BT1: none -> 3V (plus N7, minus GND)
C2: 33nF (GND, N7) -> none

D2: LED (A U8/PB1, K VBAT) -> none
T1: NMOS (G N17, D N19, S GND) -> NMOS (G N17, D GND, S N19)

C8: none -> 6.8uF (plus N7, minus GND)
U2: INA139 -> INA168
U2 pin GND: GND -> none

▬▬▬▬▬▬

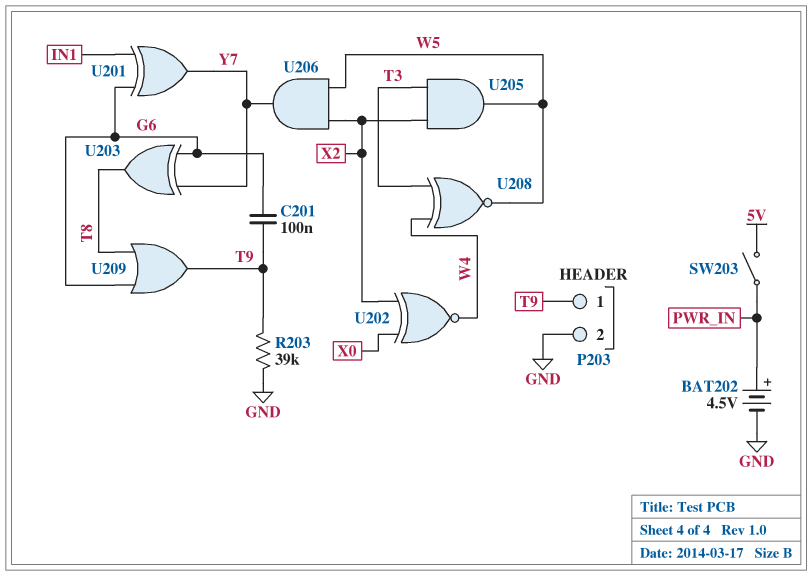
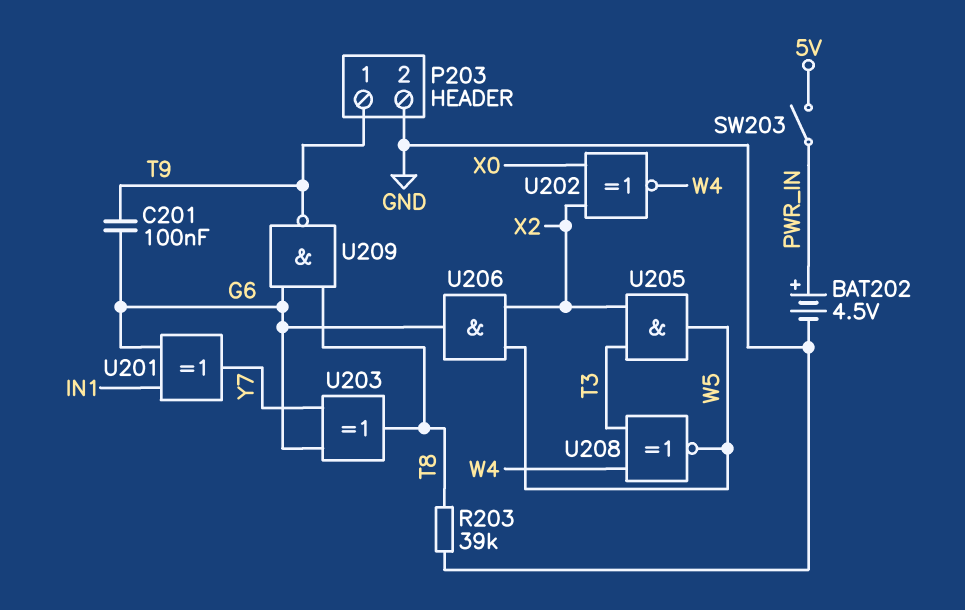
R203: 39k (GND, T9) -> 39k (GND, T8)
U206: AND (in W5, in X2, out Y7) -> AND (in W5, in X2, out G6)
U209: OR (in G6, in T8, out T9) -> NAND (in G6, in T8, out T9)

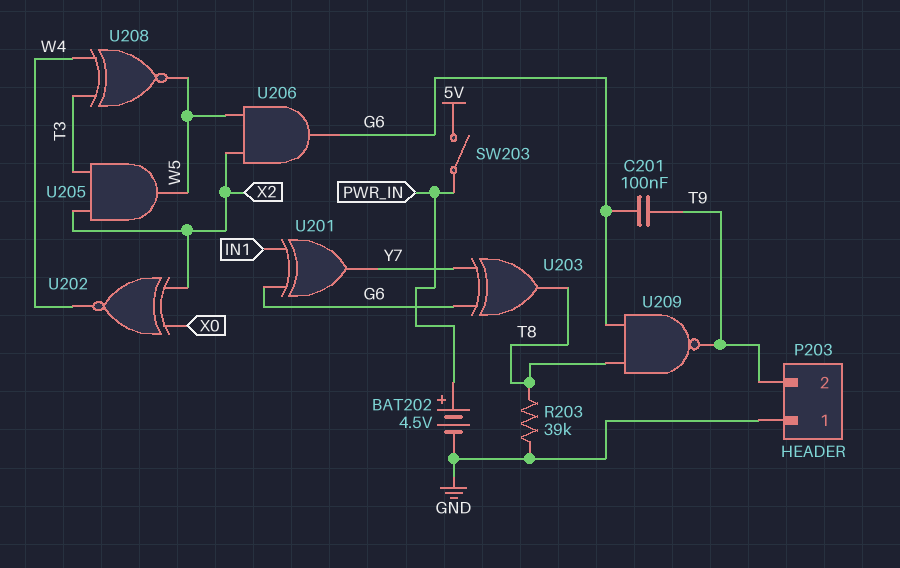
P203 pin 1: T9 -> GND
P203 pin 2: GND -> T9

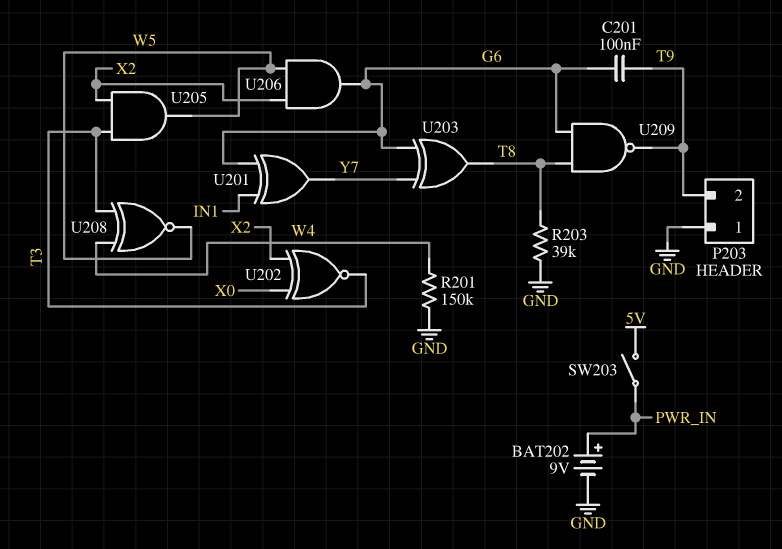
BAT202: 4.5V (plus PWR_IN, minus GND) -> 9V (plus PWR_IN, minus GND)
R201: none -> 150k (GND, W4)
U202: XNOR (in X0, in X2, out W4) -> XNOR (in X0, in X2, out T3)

▬▬▬▬▬▬

=== EXERCISE INSTRUCTIONS ===
All lines above from the one containing "T1: NMOS (G" to the one containing "U2 pin GND: GND -> none" must be repeated exactly, both lines included, and no others.

=== TASK OUTPUT ===
T1: NMOS (G N17, D N19, S GND) -> NMOS (G N17, D GND, S N19)

C8: none -> 6.8uF (plus N7, minus GND)
U2: INA139 -> INA168
U2 pin GND: GND -> none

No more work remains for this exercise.